*** Data for processing
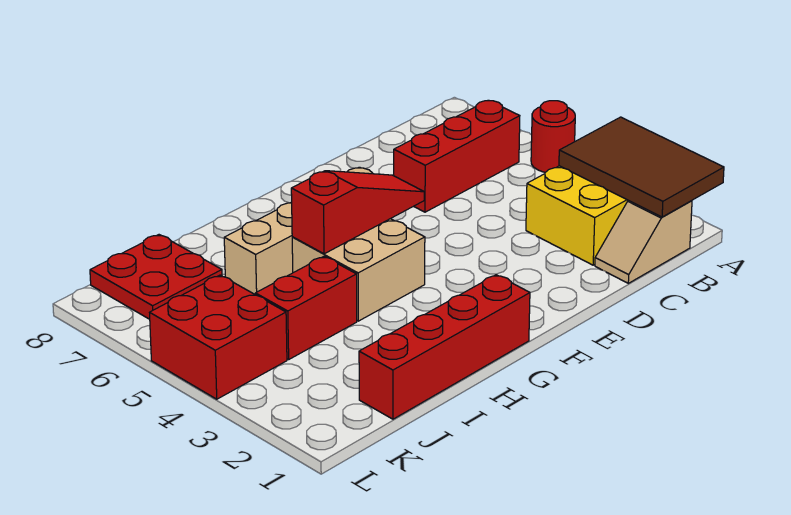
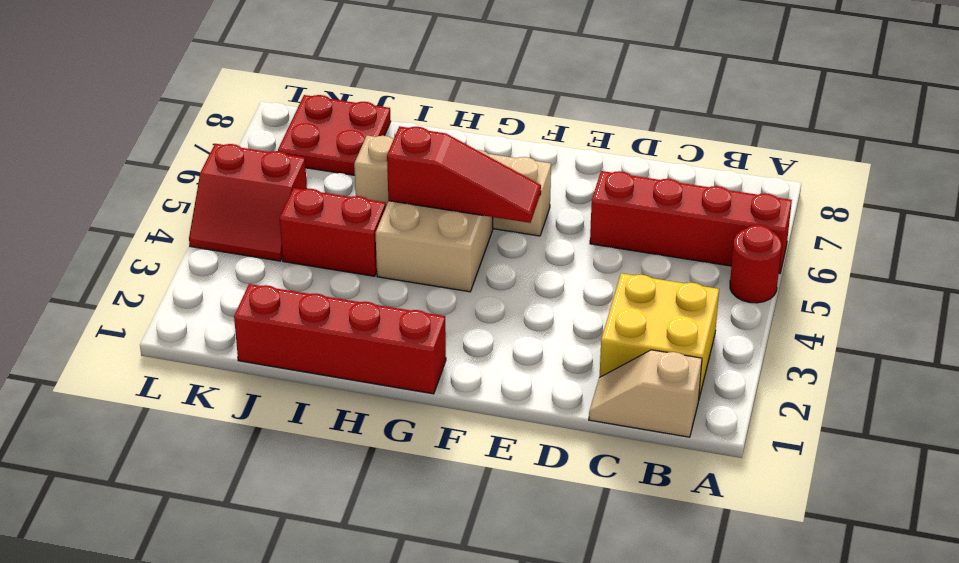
brown tile A1:B3 level 2 -> none
red brick B6:D6 level 1 -> red brick A6:D6 level 1
red brick K4:L5 level 1 -> red slope K4:L5 level 1 top 5

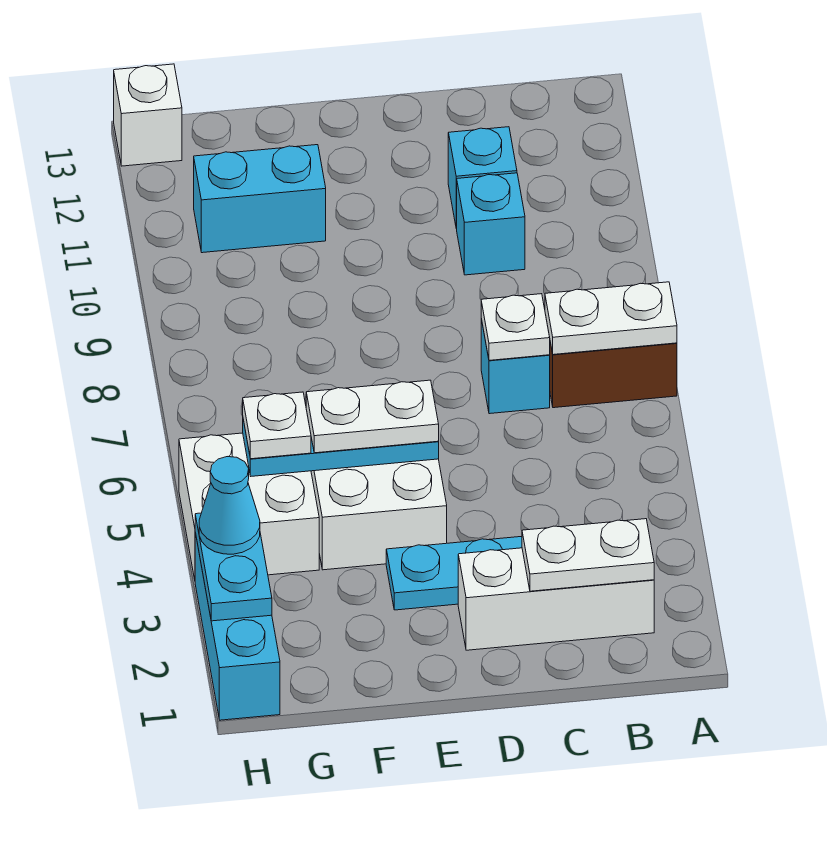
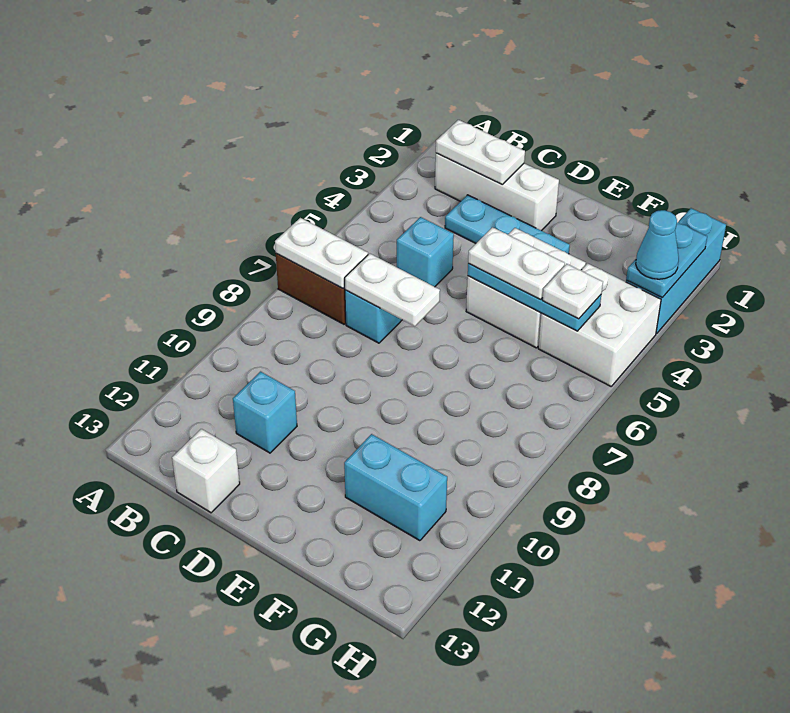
white plate C7 level 2 -> white plate C7:D7 level 2
cyan brick C10 level 1 -> cyan brick C5 level 1
white brick H13 level 1 -> white brick C13 level 1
******
Could you copy each line above exactly as written, minus any pictures?

brown tile A1:B3 level 2 -> none
red brick B6:D6 level 1 -> red brick A6:D6 level 1
red brick K4:L5 level 1 -> red slope K4:L5 level 1 top 5

white plate C7 level 2 -> white plate C7:D7 level 2
cyan brick C10 level 1 -> cyan brick C5 level 1
white brick H13 level 1 -> white brick C13 level 1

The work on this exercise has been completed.